■ **Your instructions**
Find the lines of the material below that include the string "turquoise", then copy each one.

■ **Extracted records**

====================

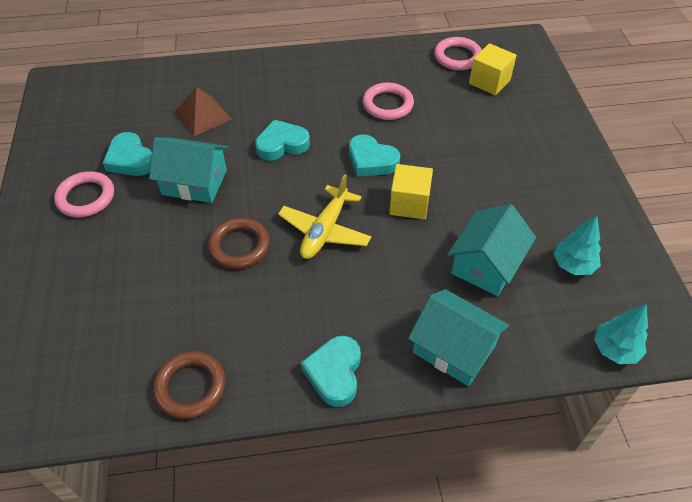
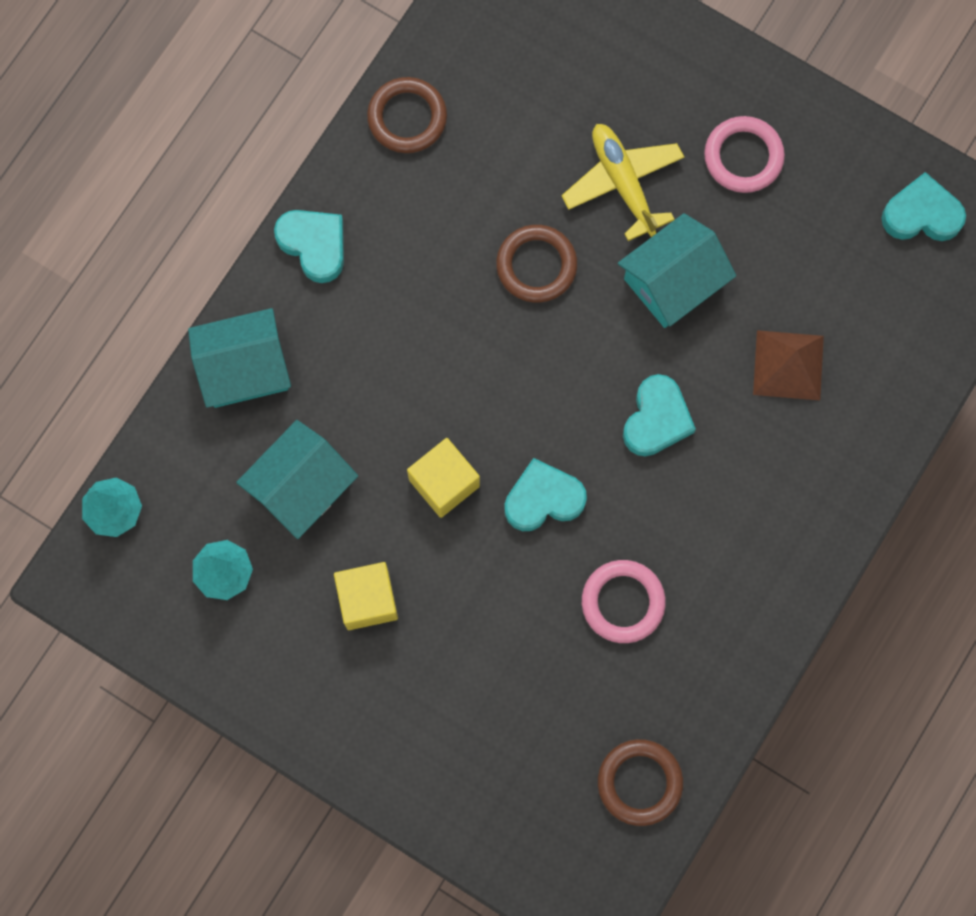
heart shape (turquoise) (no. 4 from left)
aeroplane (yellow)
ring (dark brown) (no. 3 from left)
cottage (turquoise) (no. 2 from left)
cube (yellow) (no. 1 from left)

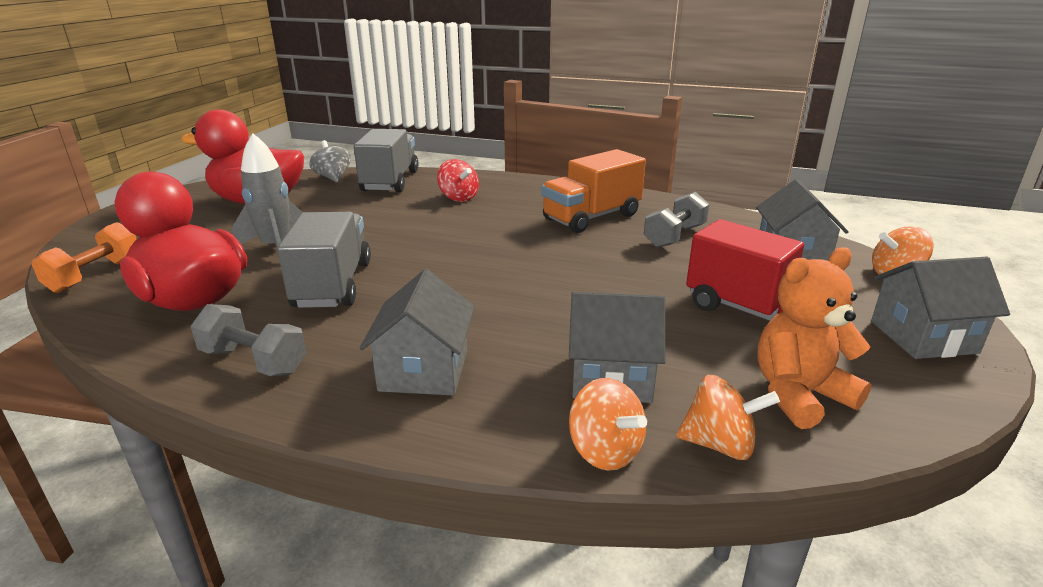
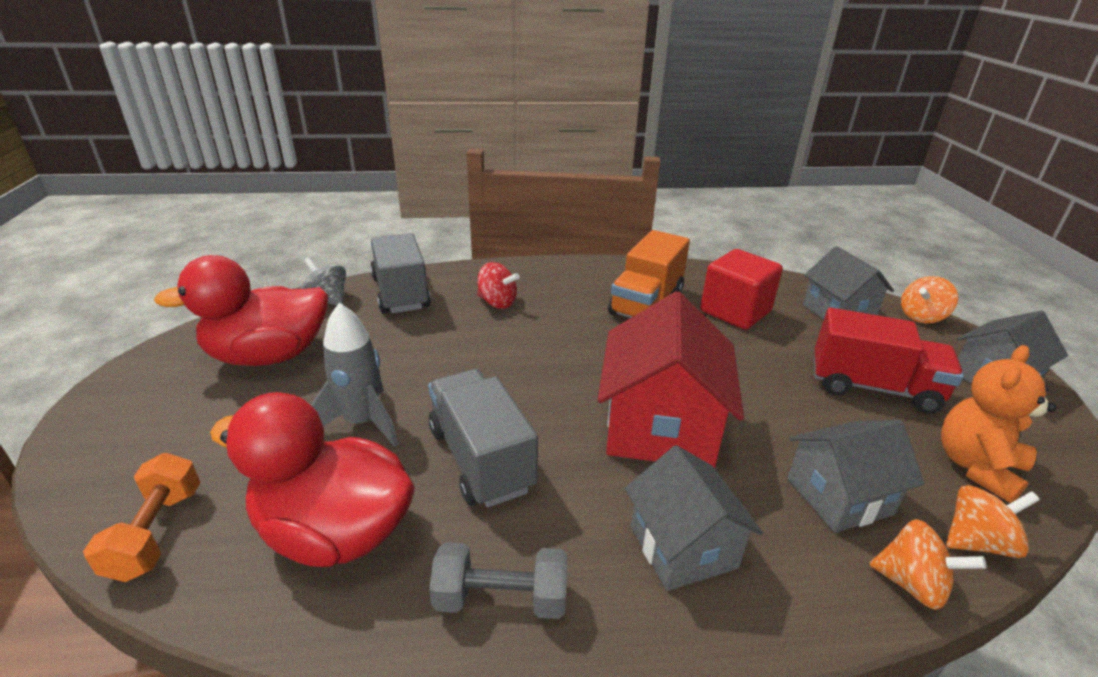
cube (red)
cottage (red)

====================

■ **Output for this exercise**
heart shape (turquoise) (no. 4 from left)
cottage (turquoise) (no. 2 from left)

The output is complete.